++++ RECORDS FOR THIS EXERCISE

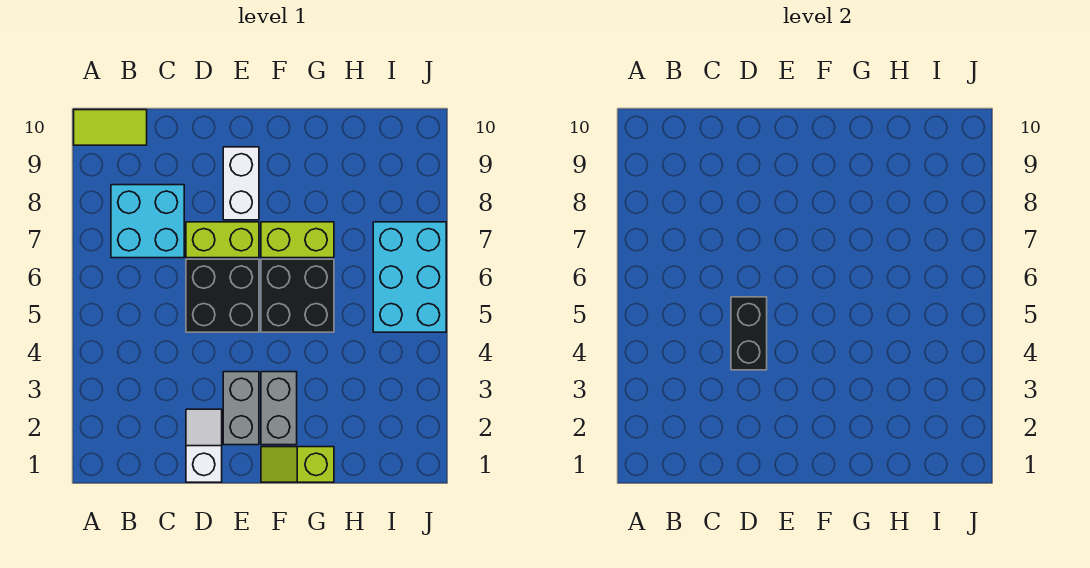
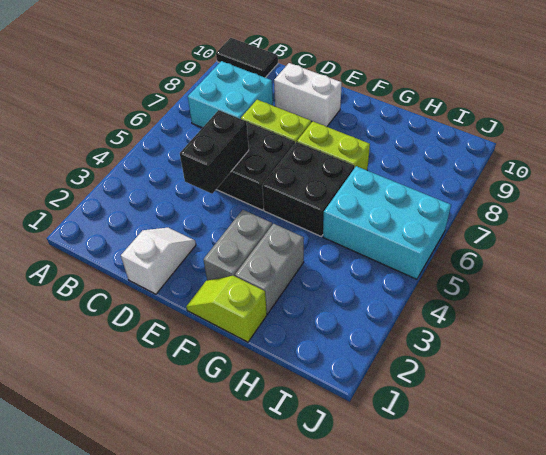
lime 1x2 tile [74,110,147,145] -> black 1x2 tile [216,38,278,78]
grey 1x2 brick [223,372,259,445] -> grey 1x2 brick moved to [235,224,304,314]
white 1x2 brick [223,147,259,220] -> white 1x2 brick turned to [274,63,342,127]
cyan 2x3 brick [373,222,446,332] -> cyan 2x3 brick turned to [323,166,451,279]

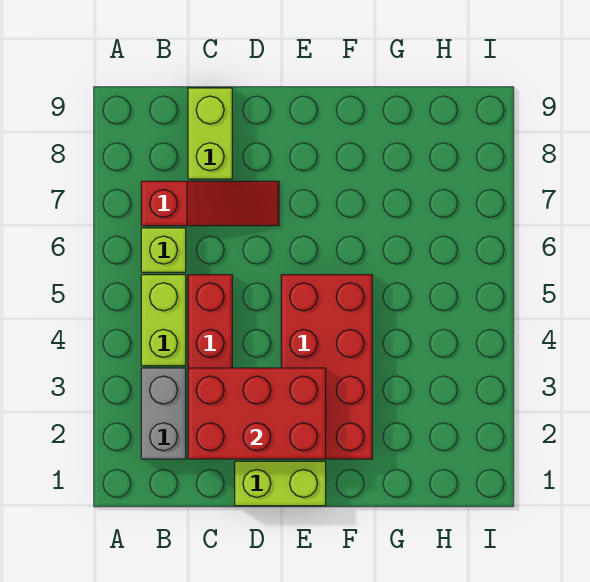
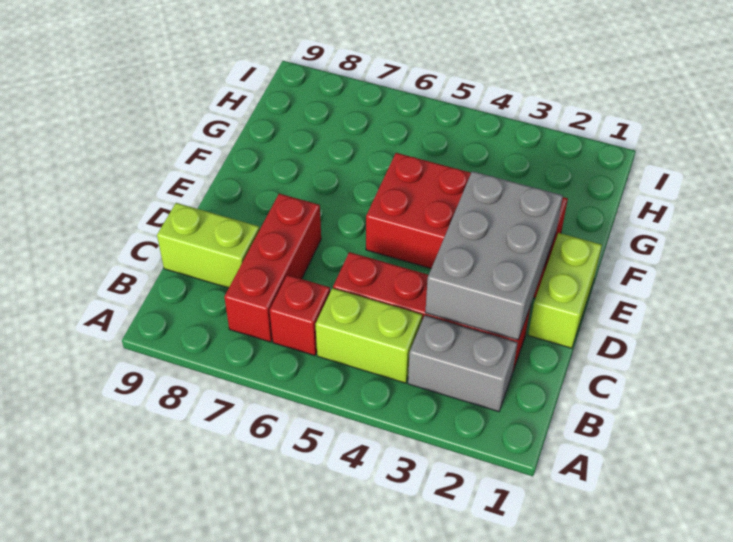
lime 1x1 brick [141,228,186,272] -> red 1x1 brick [270,275,330,356]
red 1x3 slope [141,181,279,226] -> red 1x3 brick [224,194,321,342]
red 2x3 brick [188,368,326,459] -> grey 2x3 brick [425,171,563,340]

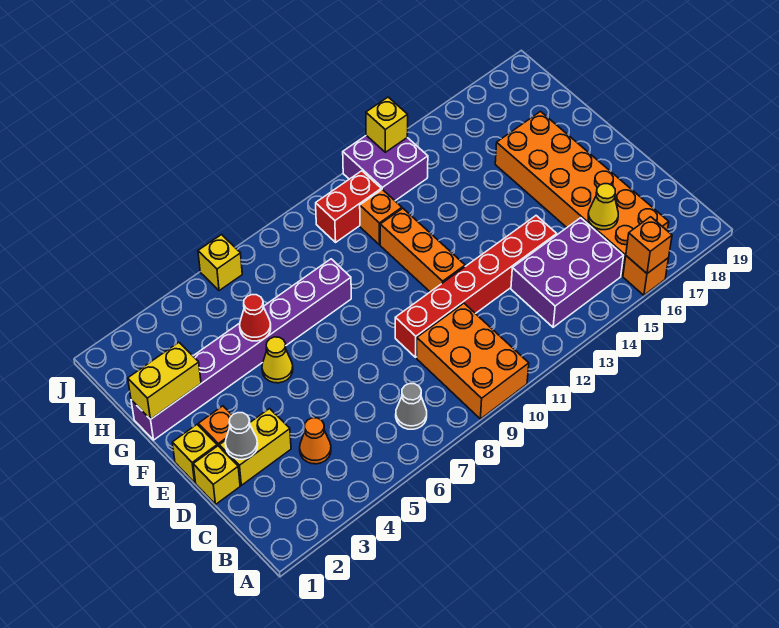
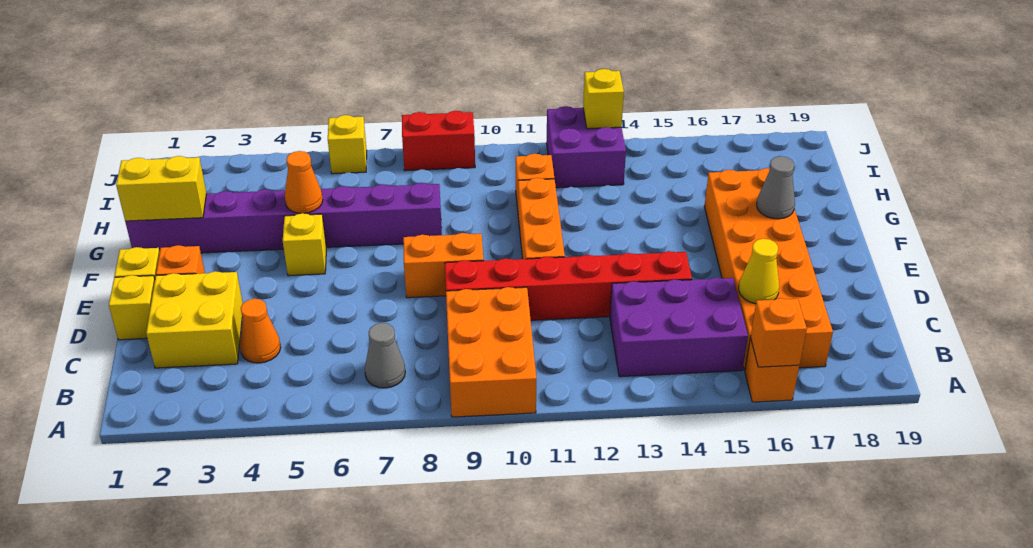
yellow 1x2 brick [219,409,291,485] -> yellow 2x2 brick [146,271,243,368]
grey 1x1 cone [225,413,258,459] -> grey 1x1 cone moved to [757,156,795,219]
none -> orange 1x2 brick [403,233,484,298]
yellow 1x1 cone [262,337,293,383] -> yellow 1x1 brick [283,213,326,276]
red 1x1 cone [240,295,271,341] -> orange 1x1 cone [285,151,323,213]
red 1x2 brick [316,171,381,242] -> red 1x2 brick moved to [402,111,475,171]

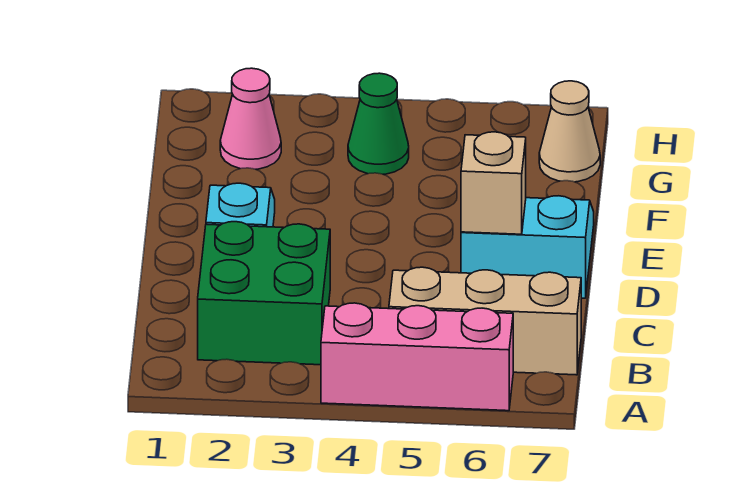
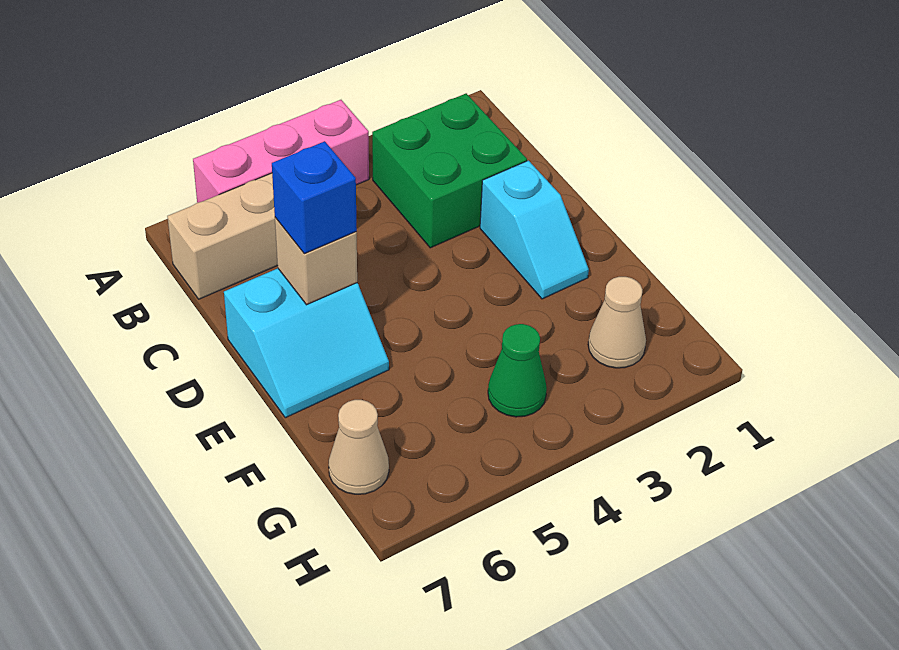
none -> blue 1x1 brick [272,141,357,254]
pink 1x1 cone [220,68,281,169] -> tan 1x1 cone [588,277,646,368]

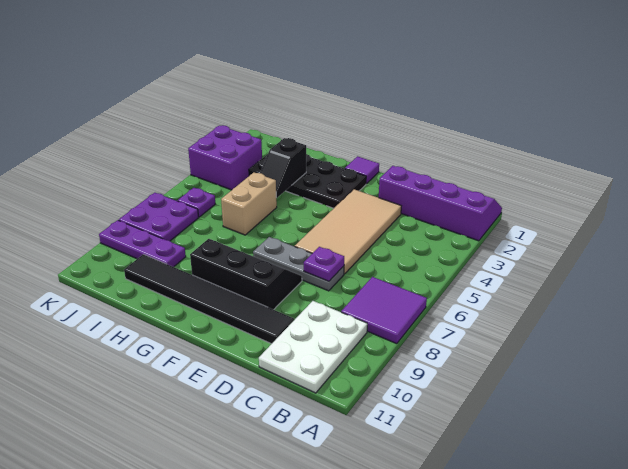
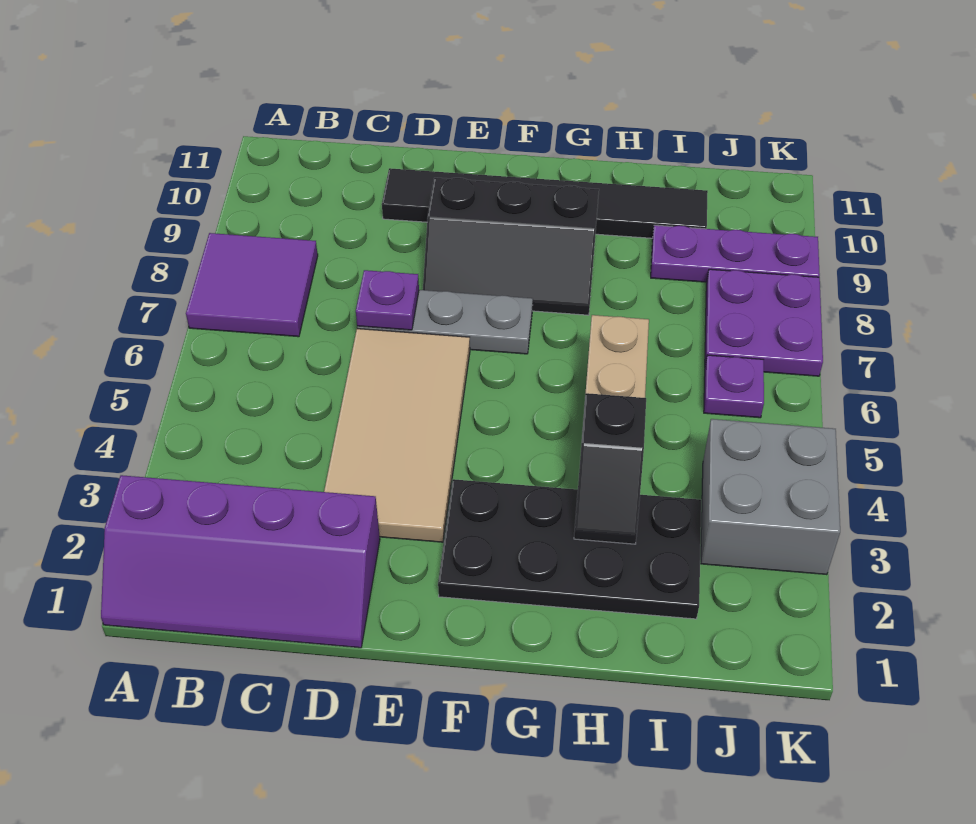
white 2x3 plate [259,301,367,393] -> none
purple 1x1 tile [345,156,379,184] -> none
black 1x2 slope [260,138,306,198] -> black 1x2 slope turned to [574,393,646,544]
purple 2x2 brick [188,125,262,190] -> grey 2x2 brick [701,419,840,575]

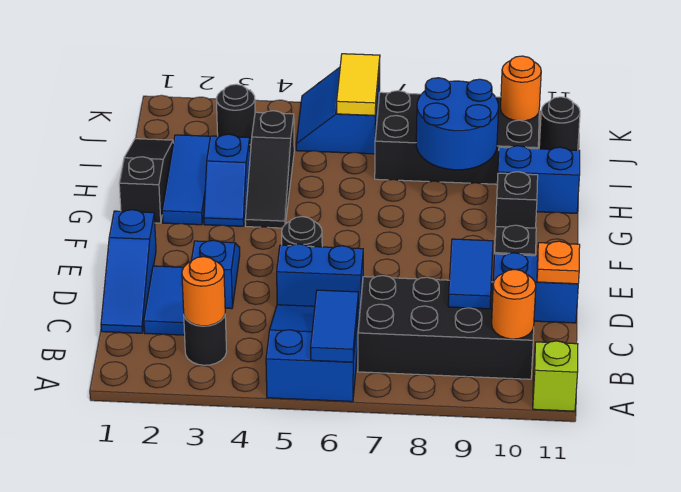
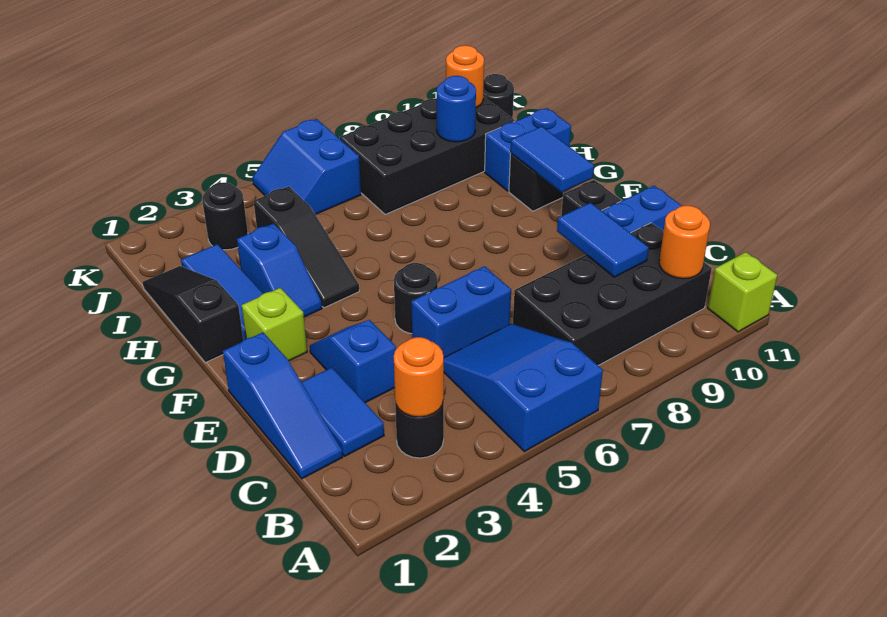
blue 1x2 tile [311,290,358,362] -> blue 1x2 tile moved to [511,127,594,192]
orange 1x1 plate [537,241,580,284] -> none
none -> lime 1x1 brick [242,288,307,361]
blue 2x2 round brick [416,78,499,170] -> blue 1x1 round brick [437,76,476,142]
yellow 1x2 tile [337,54,380,115] -> none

++++++++

* [WHAT TO PRODUCE]:
Only the lines from the one that contains "yellow 1x1 cone" through the last line of the records may appear in the answer, retyped exactly and with no pictures.

* [WRITTEN SOLUTION]:
yellow 1x1 cone [262,337,293,383] -> yellow 1x1 brick [283,213,326,276]
red 1x1 cone [240,295,271,341] -> orange 1x1 cone [285,151,323,213]
red 1x2 brick [316,171,381,242] -> red 1x2 brick moved to [402,111,475,171]

none -> blue 1x1 brick [272,141,357,254]
pink 1x1 cone [220,68,281,169] -> tan 1x1 cone [588,277,646,368]

white 2x3 plate [259,301,367,393] -> none
purple 1x1 tile [345,156,379,184] -> none
black 1x2 slope [260,138,306,198] -> black 1x2 slope turned to [574,393,646,544]
purple 2x2 brick [188,125,262,190] -> grey 2x2 brick [701,419,840,575]

blue 1x2 tile [311,290,358,362] -> blue 1x2 tile moved to [511,127,594,192]
orange 1x1 plate [537,241,580,284] -> none
none -> lime 1x1 brick [242,288,307,361]
blue 2x2 round brick [416,78,499,170] -> blue 1x1 round brick [437,76,476,142]
yellow 1x2 tile [337,54,380,115] -> none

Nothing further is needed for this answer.